◆ MATERIAL FOR THIS TASK
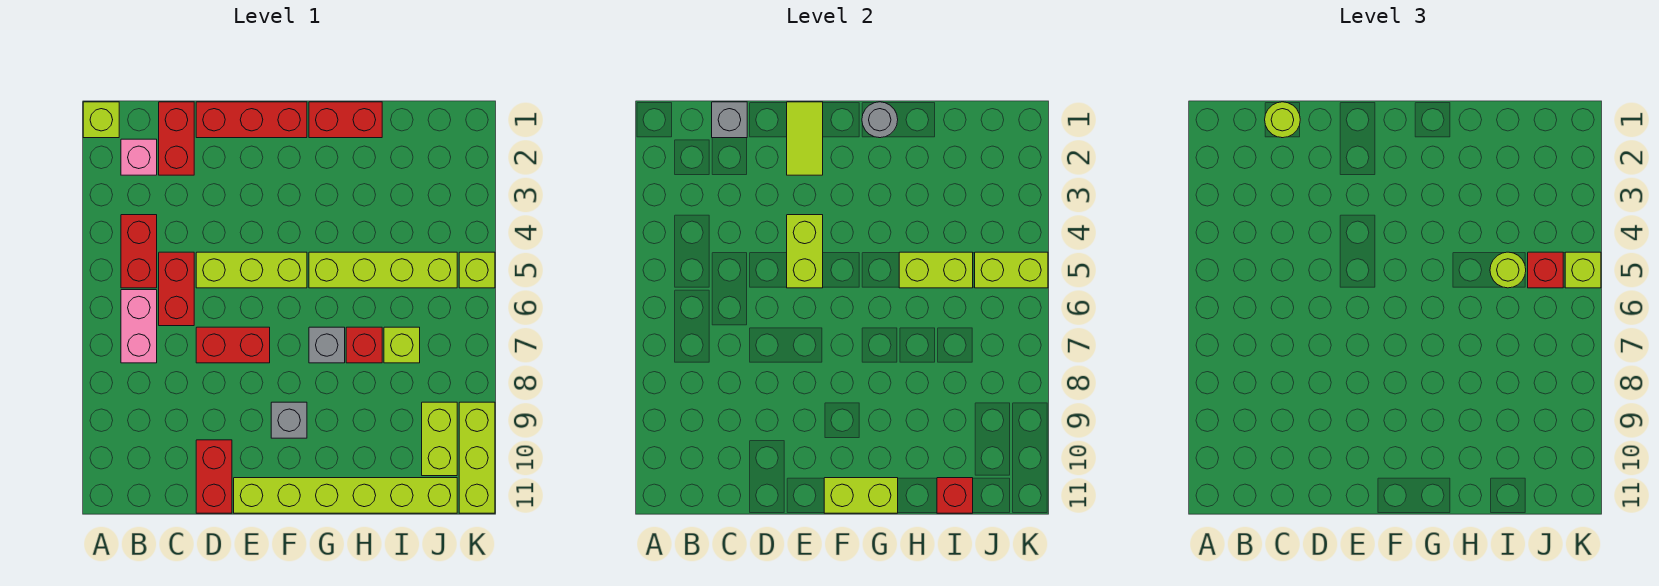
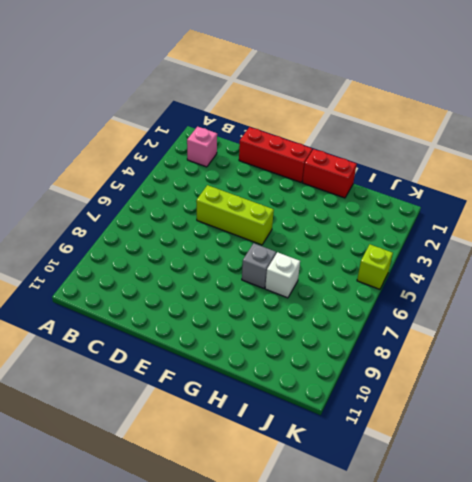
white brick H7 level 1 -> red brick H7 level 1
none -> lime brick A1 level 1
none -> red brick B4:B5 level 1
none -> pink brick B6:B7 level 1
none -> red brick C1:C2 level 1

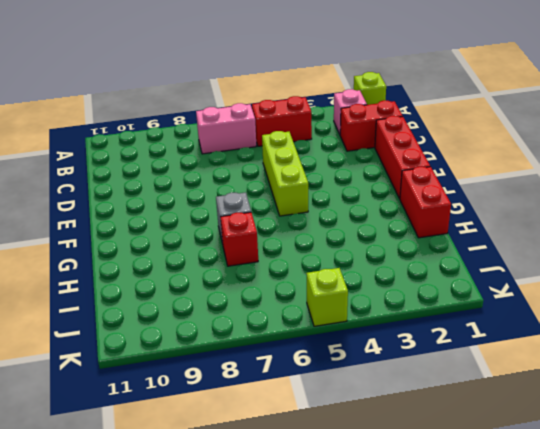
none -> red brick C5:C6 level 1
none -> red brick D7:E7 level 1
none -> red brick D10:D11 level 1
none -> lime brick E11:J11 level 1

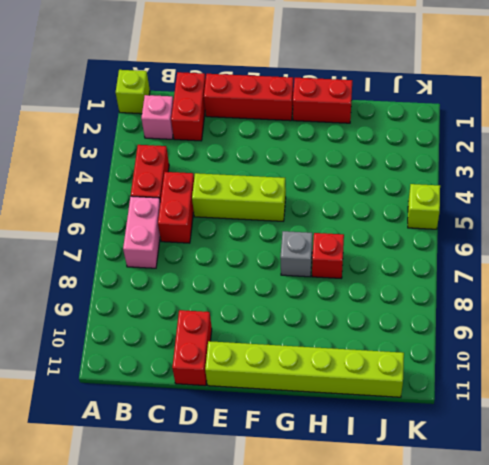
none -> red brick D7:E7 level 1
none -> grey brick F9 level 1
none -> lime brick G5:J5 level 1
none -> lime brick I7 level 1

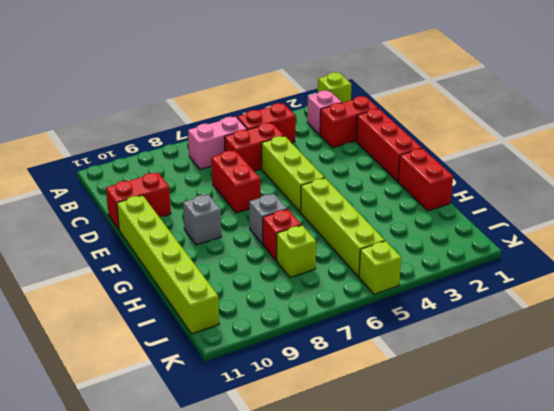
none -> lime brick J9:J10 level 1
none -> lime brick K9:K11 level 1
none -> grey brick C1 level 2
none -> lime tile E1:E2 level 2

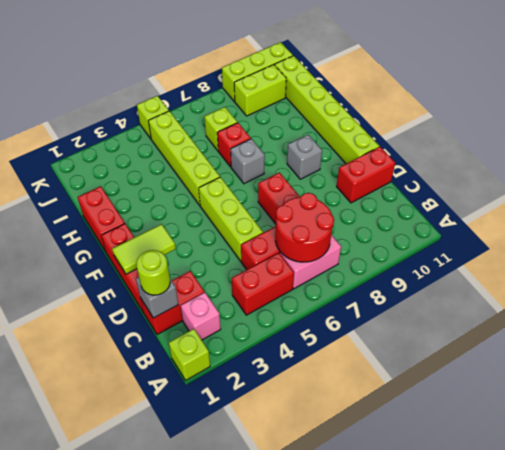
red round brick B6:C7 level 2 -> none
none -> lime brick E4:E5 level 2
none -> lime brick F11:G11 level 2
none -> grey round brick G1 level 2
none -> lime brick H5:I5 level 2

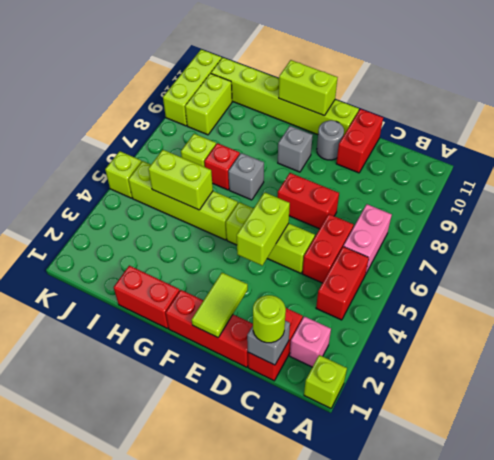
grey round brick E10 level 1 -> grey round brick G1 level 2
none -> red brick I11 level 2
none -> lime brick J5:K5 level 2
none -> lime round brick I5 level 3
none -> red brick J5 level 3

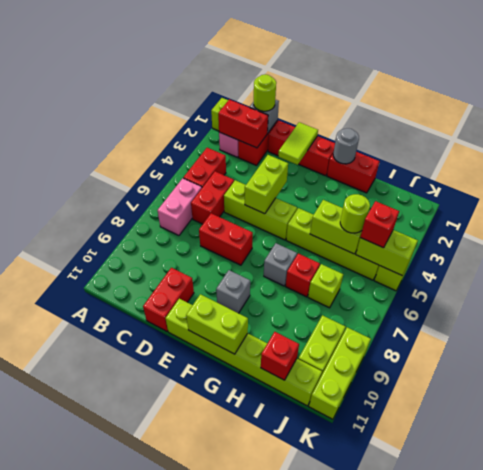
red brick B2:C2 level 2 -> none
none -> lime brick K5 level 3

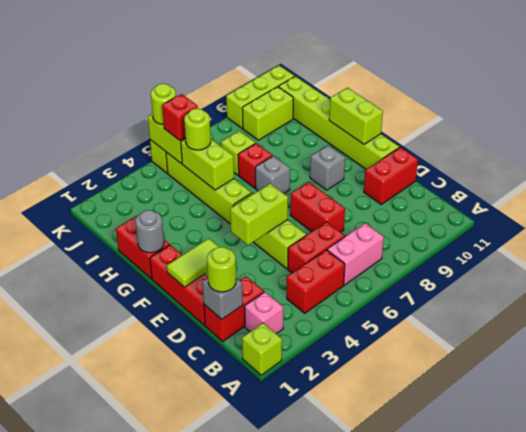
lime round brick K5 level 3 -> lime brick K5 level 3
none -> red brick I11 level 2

◆ PROBLEM TO SOLVE
If a line of the data contains the string "round", count it; then give the total alone.

◆ ANSWER SECTION
5